* _Description of the task_: Look in the data below for the line that has "C103: 680pF (NET14, NET15)", then print exactly every line from there through the line that has "R7: 15k (GND, N001) -> 15k (GND, N002)", leaving pictures out.
(Records for the exercise begins)
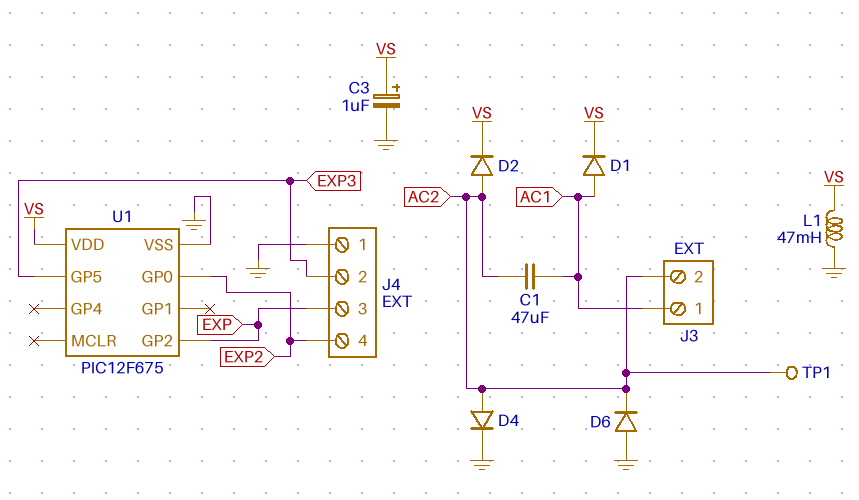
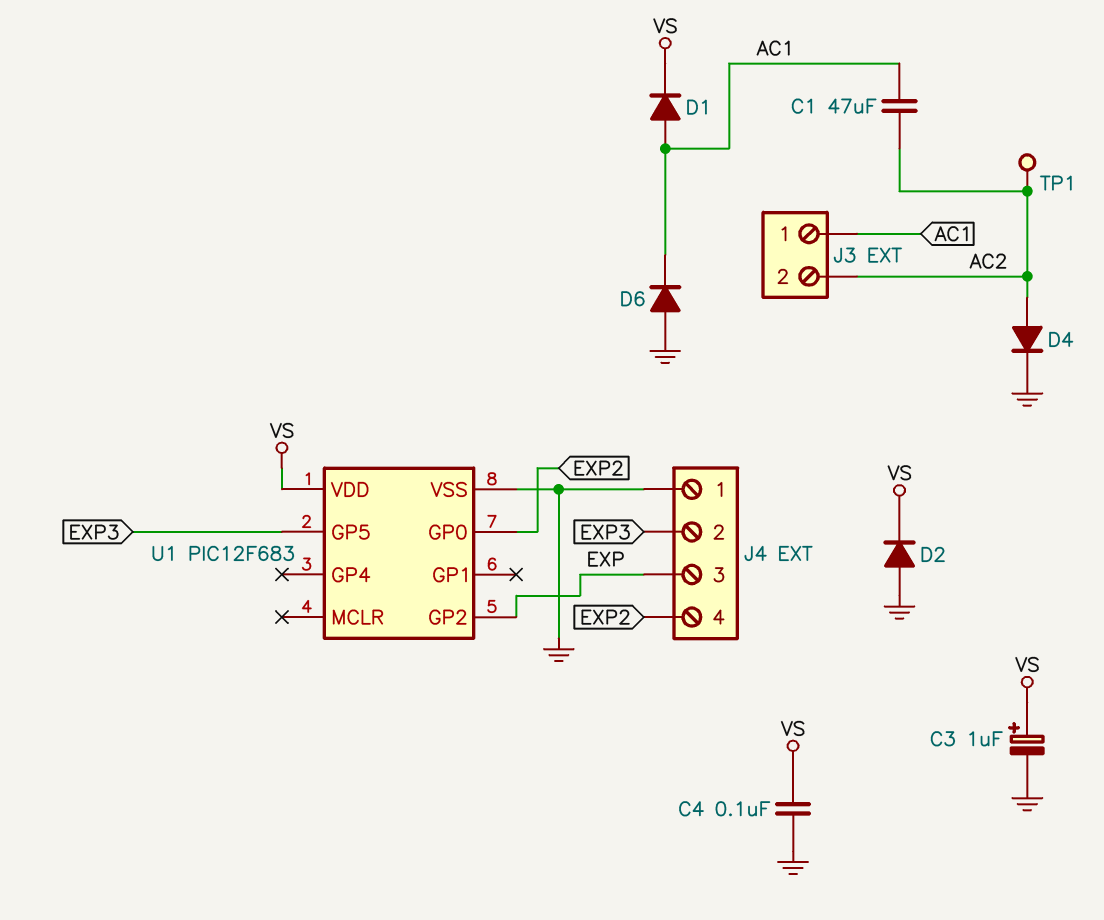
C4: none -> 100nF (GND, VS)
D2: diode (A AC2, K VS) -> diode (A GND, K VS)
D6: diode (A GND, K AC2) -> diode (A GND, K AC1)
L1: 47mH (GND, VS) -> none
U1: PIC12F675 -> PIC12F683

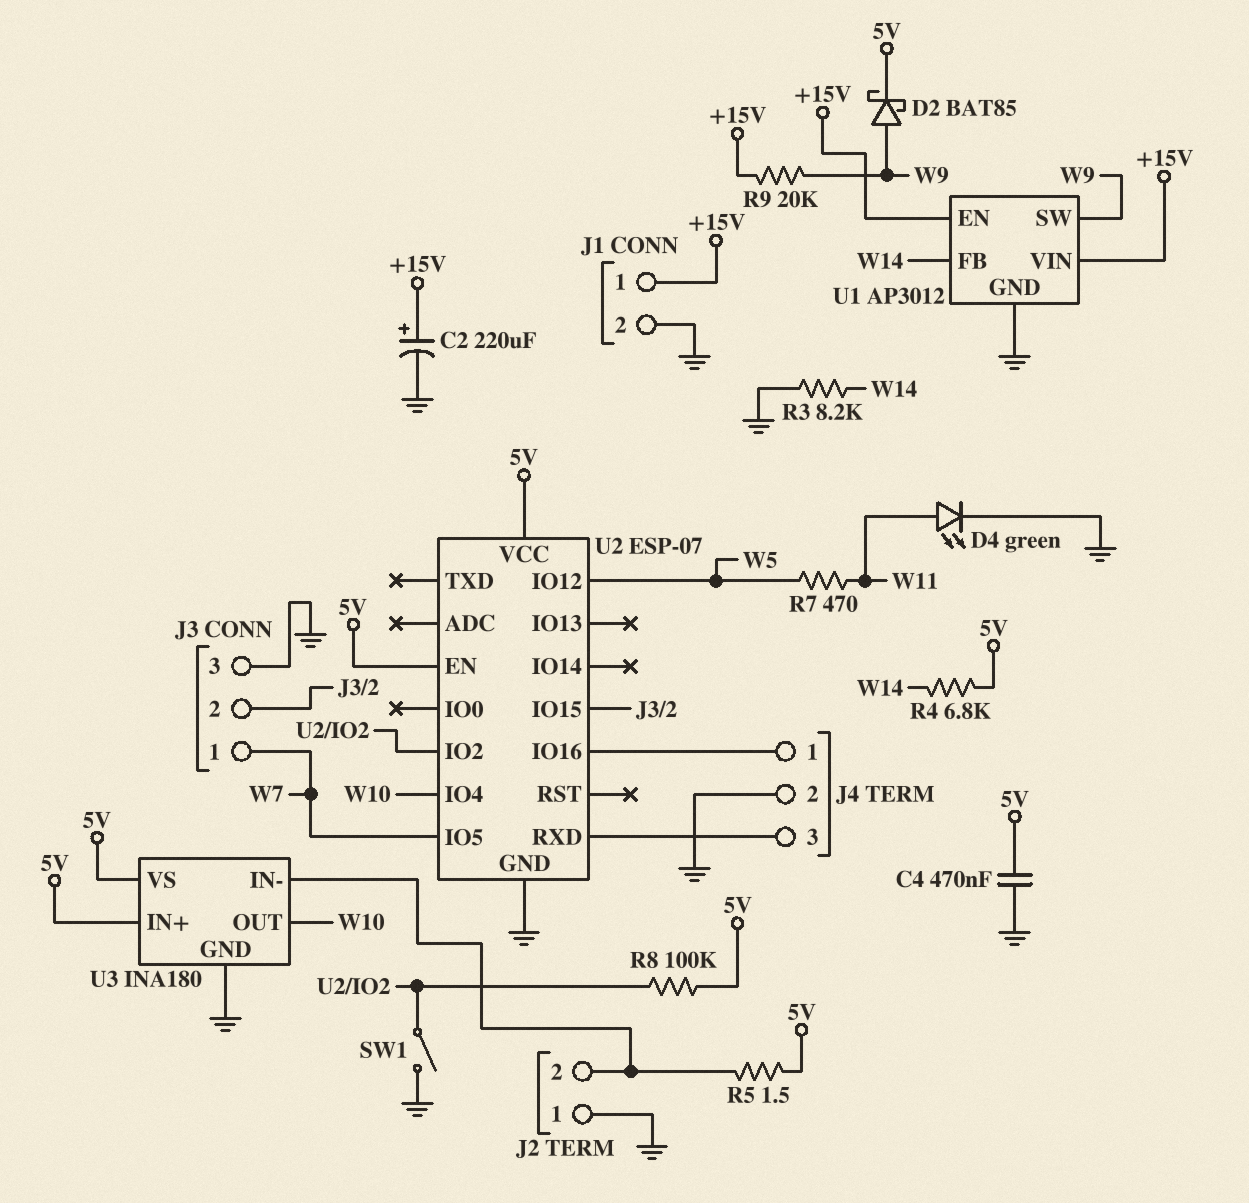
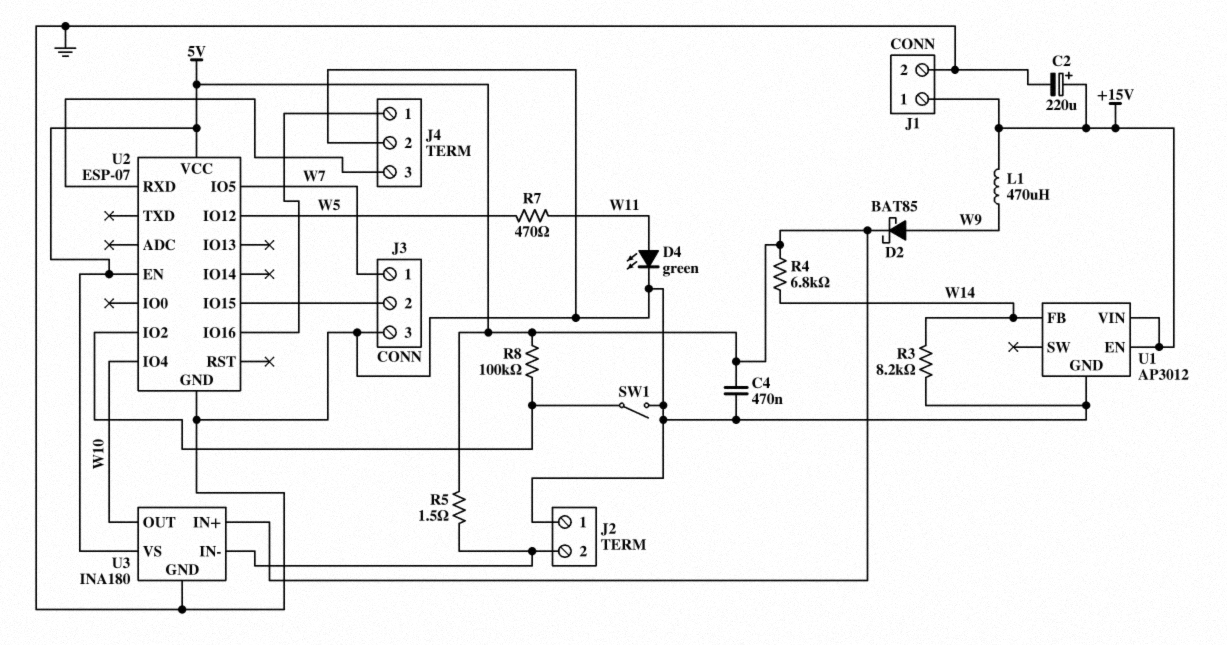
L1: none -> 470uH (+15V, W9)
R9: 20k (+15V, W9) -> none
U1 pin SW: W9 -> none

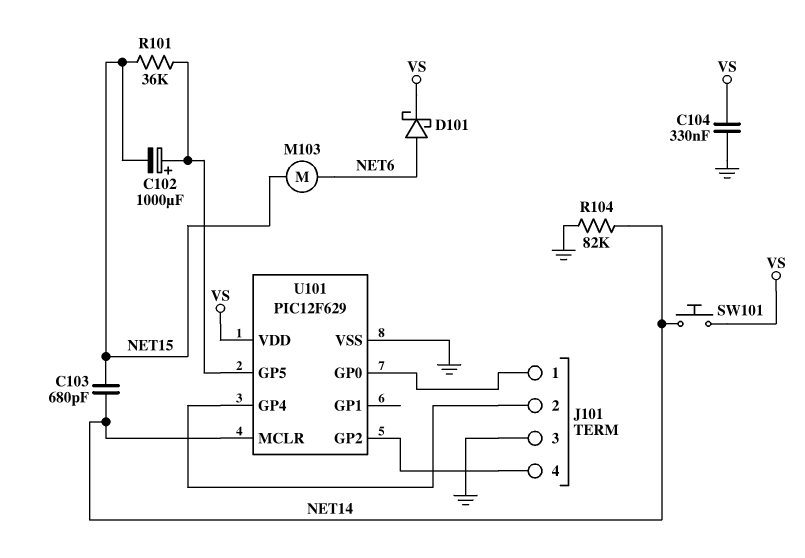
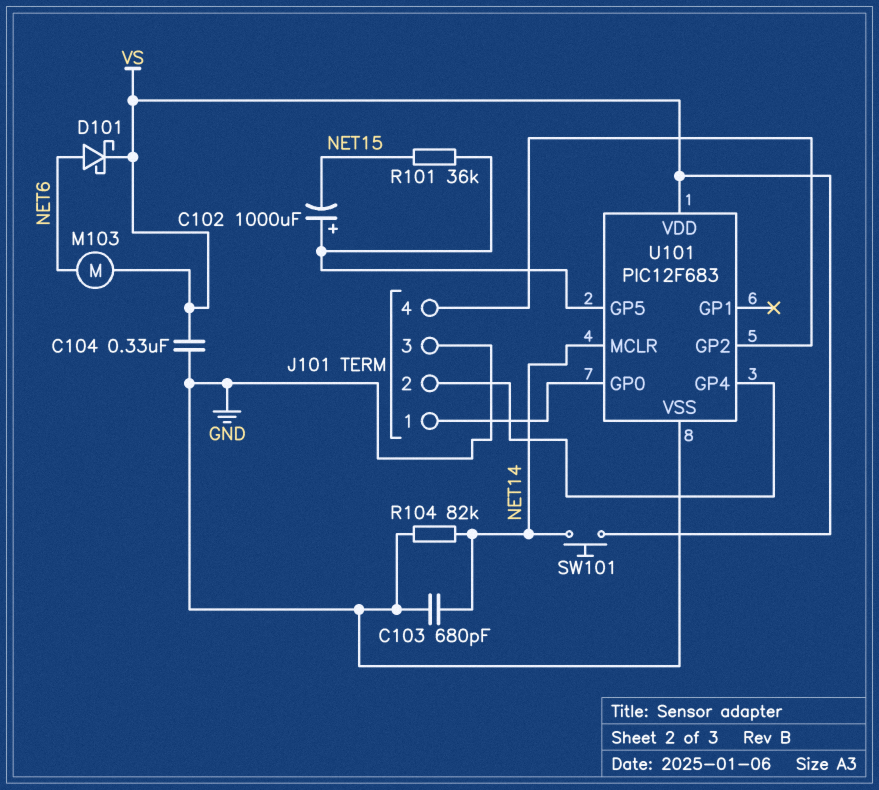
C103: 680pF (NET14, NET15) -> 680pF (GND, NET14)
M103: motor (NET6, NET15) -> motor (NET6, VS)
U101: PIC12F629 -> PIC12F683

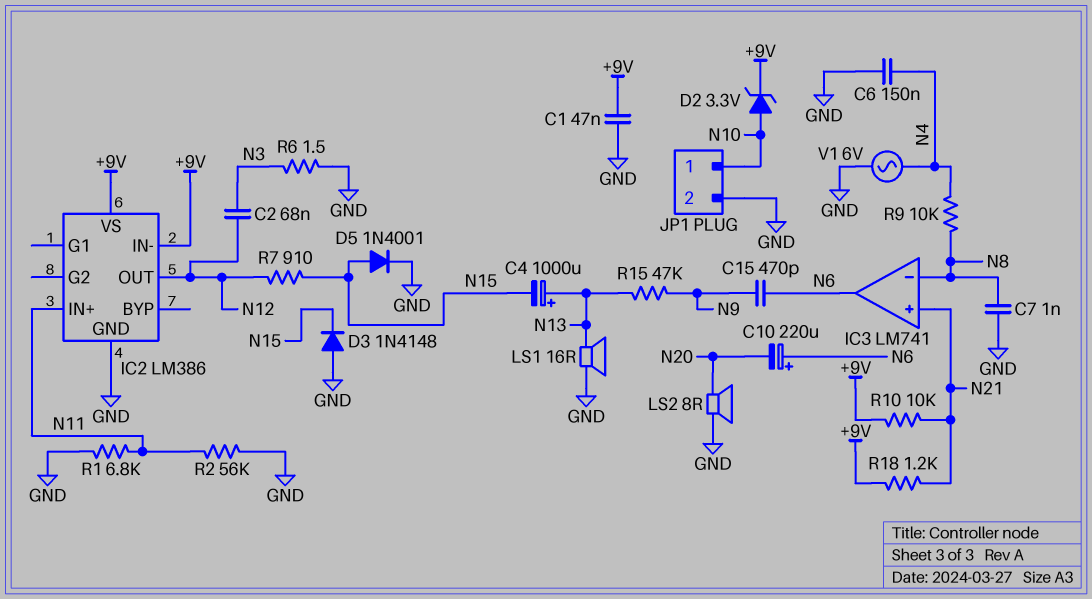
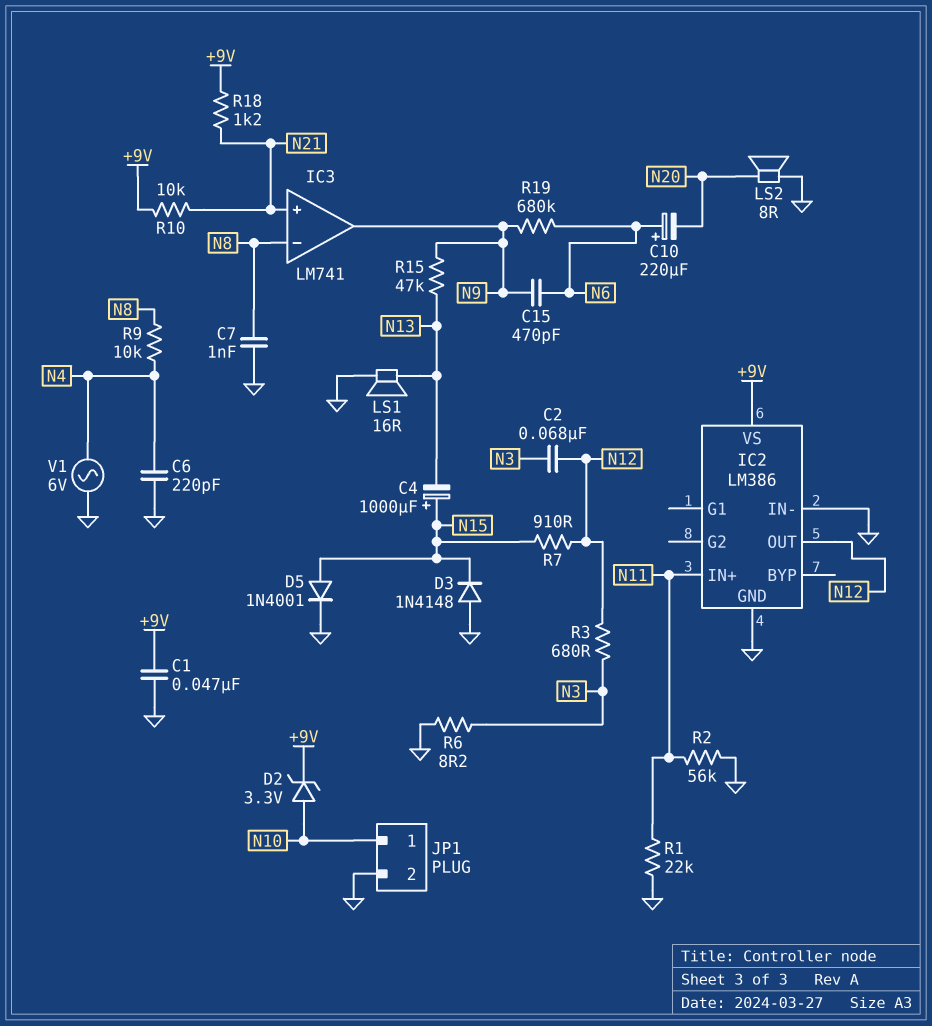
C4: 1000uF (plus N13, minus N15) -> 1000uF (plus N15, minus N13)
C6: 150nF (GND, N4) -> 220pF (GND, N4)
IC2 pin IN-: +9V -> GND
IC3 pin out: N6 -> N9
R1: 6.8k (GND, N11) -> 22k (GND, N11)
R3: none -> 680 (N3, N12)
R6: 1.5 (GND, N3) -> 8.2 (GND, N3)
R19: none -> 680k (N6, N9)

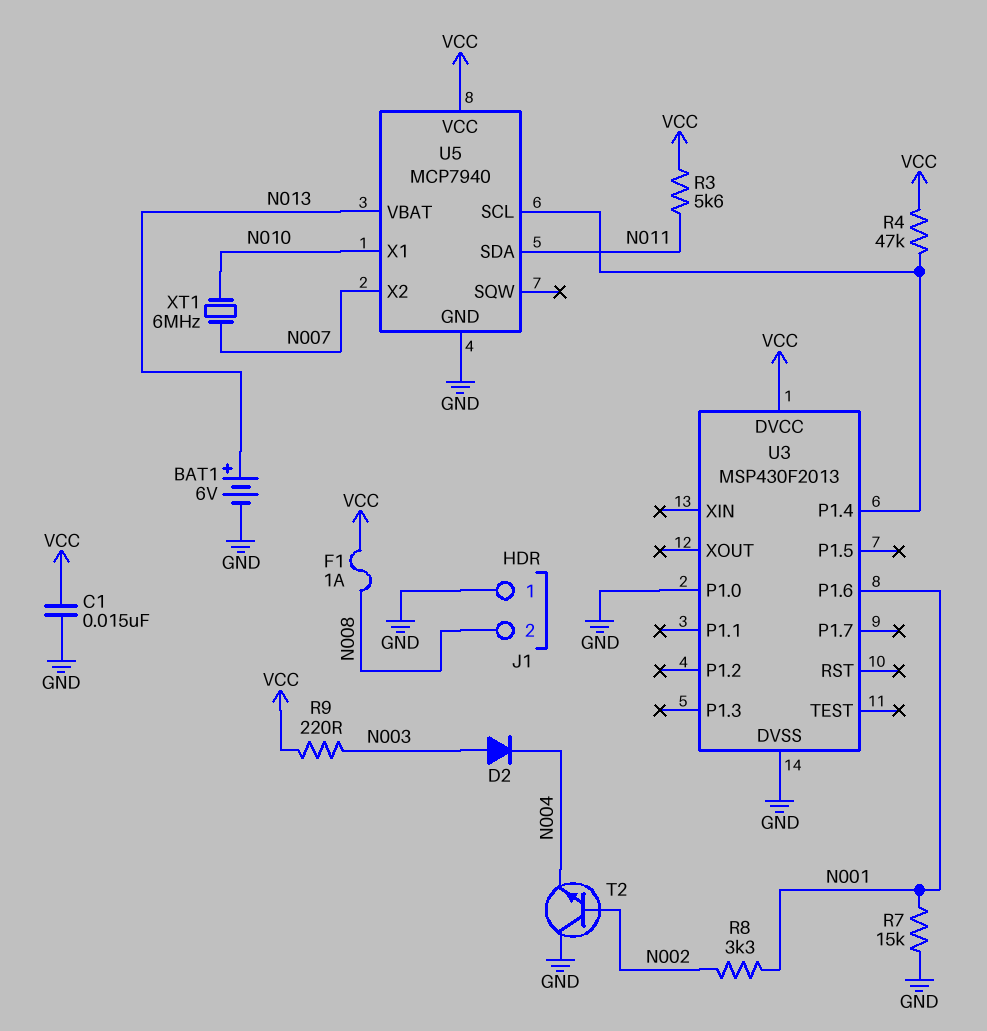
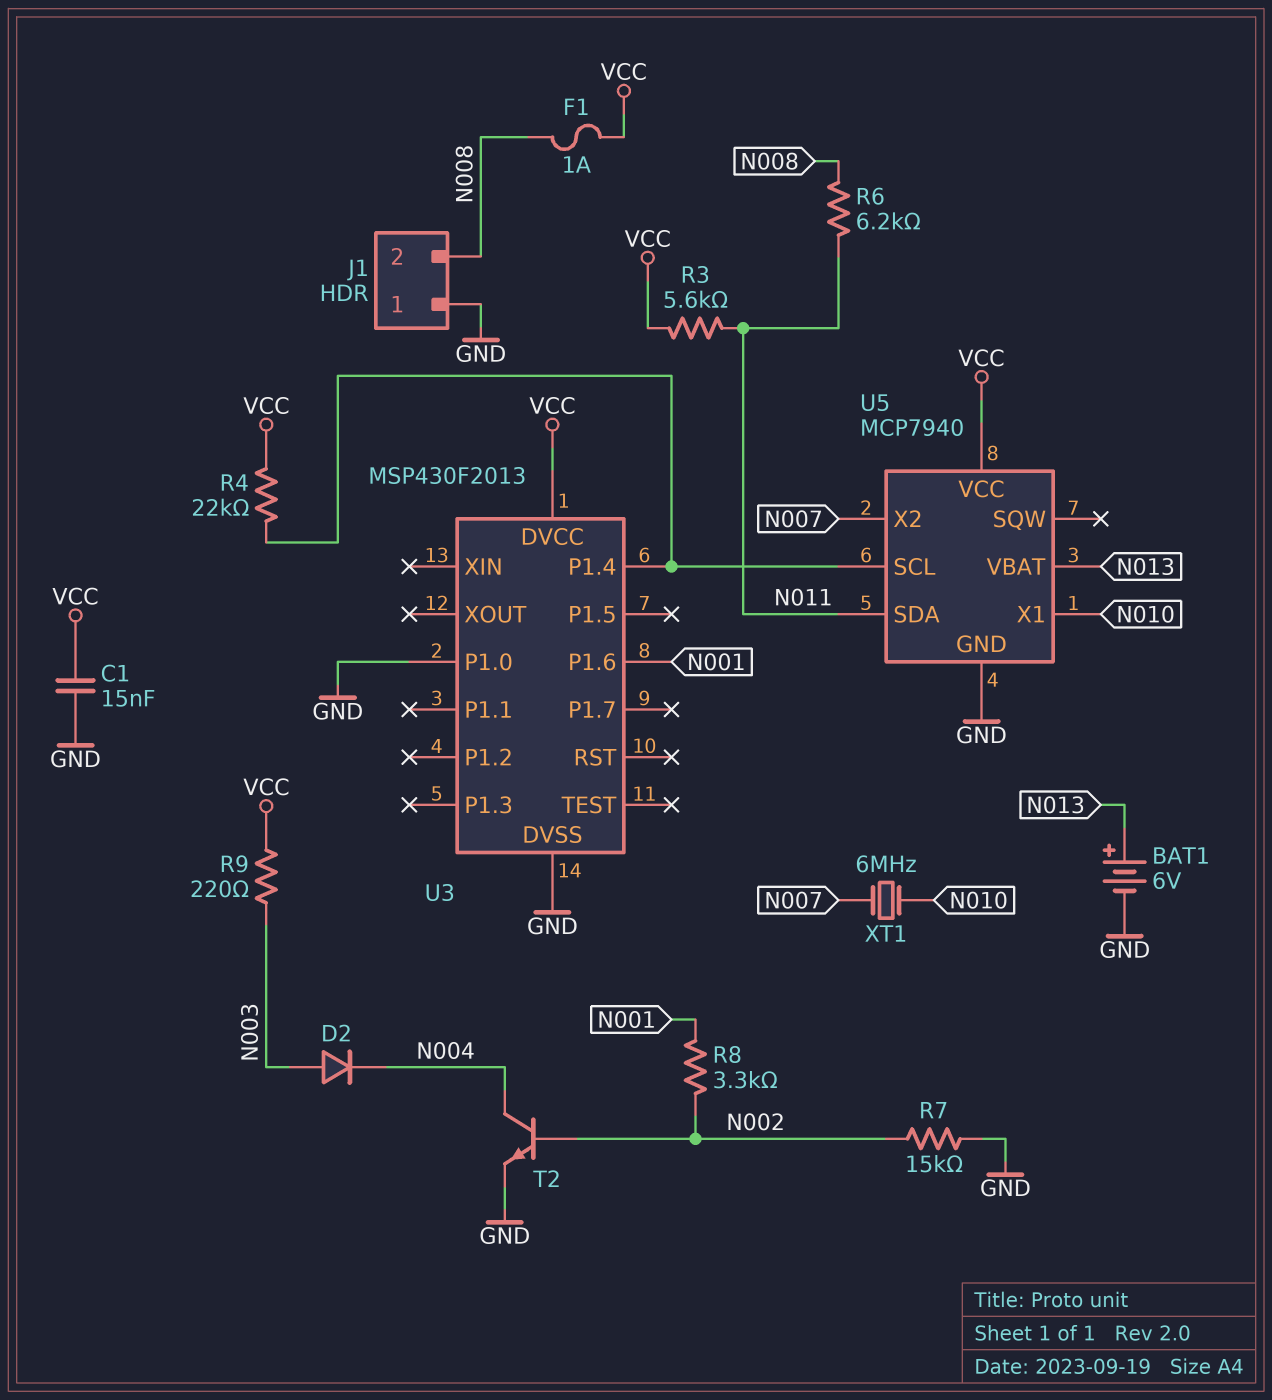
R4: 47k (U3/P1.4, VCC) -> 22k (U3/P1.4, VCC)
R6: none -> 6.2k (N008, N011)
R7: 15k (GND, N001) -> 15k (GND, N002)
T2: NPN (B N002, C GND, E N004) -> NPN (B N002, C N004, E GND)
(Records for the exercise ends)
* _Result for this exercise_:
C103: 680pF (NET14, NET15) -> 680pF (GND, NET14)
M103: motor (NET6, NET15) -> motor (NET6, VS)
U101: PIC12F629 -> PIC12F683

C4: 1000uF (plus N13, minus N15) -> 1000uF (plus N15, minus N13)
C6: 150nF (GND, N4) -> 220pF (GND, N4)
IC2 pin IN-: +9V -> GND
IC3 pin out: N6 -> N9
R1: 6.8k (GND, N11) -> 22k (GND, N11)
R3: none -> 680 (N3, N12)
R6: 1.5 (GND, N3) -> 8.2 (GND, N3)
R19: none -> 680k (N6, N9)

R4: 47k (U3/P1.4, VCC) -> 22k (U3/P1.4, VCC)
R6: none -> 6.2k (N008, N011)
R7: 15k (GND, N001) -> 15k (GND, N002)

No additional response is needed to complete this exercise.